DIRECTIONS
When you find the word "spray" in a line of the entries, please copy the whole line.

——————————

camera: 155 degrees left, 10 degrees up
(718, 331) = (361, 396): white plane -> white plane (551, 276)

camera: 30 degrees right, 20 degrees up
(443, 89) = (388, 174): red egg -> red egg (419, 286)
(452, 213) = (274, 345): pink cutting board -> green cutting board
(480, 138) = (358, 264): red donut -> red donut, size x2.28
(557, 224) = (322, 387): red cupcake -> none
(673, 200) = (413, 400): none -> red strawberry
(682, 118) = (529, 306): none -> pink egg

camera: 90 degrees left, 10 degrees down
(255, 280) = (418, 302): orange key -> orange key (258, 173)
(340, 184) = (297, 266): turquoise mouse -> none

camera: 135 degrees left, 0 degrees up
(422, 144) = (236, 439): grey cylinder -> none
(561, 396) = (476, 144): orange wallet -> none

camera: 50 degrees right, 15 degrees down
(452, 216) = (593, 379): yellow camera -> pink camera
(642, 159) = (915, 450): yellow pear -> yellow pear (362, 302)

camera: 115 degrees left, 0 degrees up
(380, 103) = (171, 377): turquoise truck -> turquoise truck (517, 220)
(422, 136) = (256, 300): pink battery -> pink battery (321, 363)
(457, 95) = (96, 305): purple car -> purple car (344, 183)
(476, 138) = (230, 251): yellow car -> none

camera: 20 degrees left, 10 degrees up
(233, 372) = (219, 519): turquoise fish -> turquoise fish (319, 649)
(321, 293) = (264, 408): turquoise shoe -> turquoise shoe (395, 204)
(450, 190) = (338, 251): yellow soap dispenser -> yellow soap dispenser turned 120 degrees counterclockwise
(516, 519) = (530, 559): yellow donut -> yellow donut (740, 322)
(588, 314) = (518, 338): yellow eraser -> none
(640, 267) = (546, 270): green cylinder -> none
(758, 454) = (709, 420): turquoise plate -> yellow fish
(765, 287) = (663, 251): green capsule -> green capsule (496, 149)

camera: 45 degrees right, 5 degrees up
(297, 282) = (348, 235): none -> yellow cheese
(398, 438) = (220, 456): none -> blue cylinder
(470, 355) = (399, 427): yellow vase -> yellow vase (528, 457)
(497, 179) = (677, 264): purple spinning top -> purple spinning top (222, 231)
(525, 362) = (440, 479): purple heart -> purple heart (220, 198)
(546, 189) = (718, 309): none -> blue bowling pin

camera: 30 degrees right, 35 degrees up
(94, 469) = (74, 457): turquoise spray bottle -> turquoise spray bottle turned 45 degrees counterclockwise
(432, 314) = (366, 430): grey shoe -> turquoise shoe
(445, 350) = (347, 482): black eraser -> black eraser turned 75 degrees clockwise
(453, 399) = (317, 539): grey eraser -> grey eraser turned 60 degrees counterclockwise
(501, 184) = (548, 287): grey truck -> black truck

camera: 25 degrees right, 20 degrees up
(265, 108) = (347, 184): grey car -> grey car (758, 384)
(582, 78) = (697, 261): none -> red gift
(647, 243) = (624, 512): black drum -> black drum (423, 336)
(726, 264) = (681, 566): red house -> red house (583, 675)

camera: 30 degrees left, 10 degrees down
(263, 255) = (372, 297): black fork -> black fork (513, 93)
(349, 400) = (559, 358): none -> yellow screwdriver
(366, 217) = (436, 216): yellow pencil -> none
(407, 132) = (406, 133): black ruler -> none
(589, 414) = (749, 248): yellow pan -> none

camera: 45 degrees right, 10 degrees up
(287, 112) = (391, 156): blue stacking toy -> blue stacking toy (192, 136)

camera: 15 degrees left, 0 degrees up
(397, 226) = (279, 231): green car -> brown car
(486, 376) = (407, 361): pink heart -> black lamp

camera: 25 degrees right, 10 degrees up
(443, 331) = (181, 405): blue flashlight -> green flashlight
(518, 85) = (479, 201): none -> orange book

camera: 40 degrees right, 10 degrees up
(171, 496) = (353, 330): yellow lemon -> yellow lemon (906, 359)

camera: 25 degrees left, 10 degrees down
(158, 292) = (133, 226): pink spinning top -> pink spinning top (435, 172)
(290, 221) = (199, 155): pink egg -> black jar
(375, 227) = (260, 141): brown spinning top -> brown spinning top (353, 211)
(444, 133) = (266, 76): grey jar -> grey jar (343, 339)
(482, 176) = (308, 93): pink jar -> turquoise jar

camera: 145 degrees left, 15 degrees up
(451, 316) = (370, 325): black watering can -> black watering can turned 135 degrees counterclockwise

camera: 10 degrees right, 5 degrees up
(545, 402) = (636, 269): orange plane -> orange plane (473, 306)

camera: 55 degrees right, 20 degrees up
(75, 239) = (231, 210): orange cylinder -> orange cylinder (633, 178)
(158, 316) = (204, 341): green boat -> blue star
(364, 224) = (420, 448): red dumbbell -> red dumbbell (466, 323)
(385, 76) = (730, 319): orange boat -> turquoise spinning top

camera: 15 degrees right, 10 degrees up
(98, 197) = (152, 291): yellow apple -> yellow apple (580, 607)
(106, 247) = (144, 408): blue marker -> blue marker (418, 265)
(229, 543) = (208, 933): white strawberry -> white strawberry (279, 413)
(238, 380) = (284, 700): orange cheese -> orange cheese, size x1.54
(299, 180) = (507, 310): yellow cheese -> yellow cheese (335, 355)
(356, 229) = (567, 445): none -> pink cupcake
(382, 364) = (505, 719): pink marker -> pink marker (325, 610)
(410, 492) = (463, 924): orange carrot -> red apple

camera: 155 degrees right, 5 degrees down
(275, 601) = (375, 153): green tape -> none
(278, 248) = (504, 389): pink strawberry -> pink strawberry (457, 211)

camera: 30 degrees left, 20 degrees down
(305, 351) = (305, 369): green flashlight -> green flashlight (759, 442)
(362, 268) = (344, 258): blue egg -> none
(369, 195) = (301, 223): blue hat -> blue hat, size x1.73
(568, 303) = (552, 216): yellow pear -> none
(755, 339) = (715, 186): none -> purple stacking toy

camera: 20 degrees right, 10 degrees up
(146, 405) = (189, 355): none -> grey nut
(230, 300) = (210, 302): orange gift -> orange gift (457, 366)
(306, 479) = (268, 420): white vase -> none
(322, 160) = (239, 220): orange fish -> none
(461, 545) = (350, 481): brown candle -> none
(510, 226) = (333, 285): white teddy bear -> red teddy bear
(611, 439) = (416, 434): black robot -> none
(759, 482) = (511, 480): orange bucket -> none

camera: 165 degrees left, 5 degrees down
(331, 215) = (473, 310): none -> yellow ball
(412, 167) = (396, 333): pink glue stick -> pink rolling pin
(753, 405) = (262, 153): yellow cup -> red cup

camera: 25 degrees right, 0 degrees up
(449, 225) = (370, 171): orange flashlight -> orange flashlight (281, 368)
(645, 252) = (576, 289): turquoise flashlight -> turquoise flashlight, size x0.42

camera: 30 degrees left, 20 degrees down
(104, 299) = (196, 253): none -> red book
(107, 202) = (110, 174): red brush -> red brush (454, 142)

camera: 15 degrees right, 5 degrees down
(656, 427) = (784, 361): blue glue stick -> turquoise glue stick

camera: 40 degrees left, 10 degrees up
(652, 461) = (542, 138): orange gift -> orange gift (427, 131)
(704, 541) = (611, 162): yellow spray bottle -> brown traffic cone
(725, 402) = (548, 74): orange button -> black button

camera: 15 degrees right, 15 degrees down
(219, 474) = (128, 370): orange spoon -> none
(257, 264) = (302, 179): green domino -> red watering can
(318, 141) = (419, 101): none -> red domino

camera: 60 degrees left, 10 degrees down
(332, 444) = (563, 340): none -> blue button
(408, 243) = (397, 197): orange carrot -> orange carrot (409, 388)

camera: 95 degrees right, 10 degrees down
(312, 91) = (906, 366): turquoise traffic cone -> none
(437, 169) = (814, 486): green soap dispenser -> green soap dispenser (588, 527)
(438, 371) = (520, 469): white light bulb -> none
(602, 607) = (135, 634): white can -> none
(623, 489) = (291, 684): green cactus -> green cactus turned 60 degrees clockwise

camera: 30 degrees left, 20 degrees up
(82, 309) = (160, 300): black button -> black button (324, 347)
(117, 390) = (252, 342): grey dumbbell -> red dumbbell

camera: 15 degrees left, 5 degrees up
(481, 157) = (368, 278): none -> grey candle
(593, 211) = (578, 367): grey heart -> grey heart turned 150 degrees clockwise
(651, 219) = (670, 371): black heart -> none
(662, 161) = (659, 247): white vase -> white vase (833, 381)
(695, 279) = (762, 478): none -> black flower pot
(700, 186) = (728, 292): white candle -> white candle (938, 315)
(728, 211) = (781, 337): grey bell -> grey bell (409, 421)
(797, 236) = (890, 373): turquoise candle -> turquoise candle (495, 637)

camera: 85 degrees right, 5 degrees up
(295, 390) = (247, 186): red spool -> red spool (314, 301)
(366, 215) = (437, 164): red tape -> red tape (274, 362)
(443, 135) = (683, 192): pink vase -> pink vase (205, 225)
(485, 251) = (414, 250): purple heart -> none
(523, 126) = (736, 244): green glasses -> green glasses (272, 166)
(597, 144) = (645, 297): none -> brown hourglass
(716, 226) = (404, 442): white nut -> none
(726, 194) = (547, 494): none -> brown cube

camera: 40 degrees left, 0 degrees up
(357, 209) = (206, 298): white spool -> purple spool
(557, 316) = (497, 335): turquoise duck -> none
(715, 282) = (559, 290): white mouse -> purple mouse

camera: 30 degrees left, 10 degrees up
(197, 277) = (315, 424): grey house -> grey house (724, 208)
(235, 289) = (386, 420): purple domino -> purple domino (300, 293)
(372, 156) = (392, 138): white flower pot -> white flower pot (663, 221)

——————————

ANSWER SECTION
(94, 469) = (74, 457): turquoise spray bottle -> turquoise spray bottle turned 45 degrees counterclockwise
(704, 541) = (611, 162): yellow spray bottle -> brown traffic cone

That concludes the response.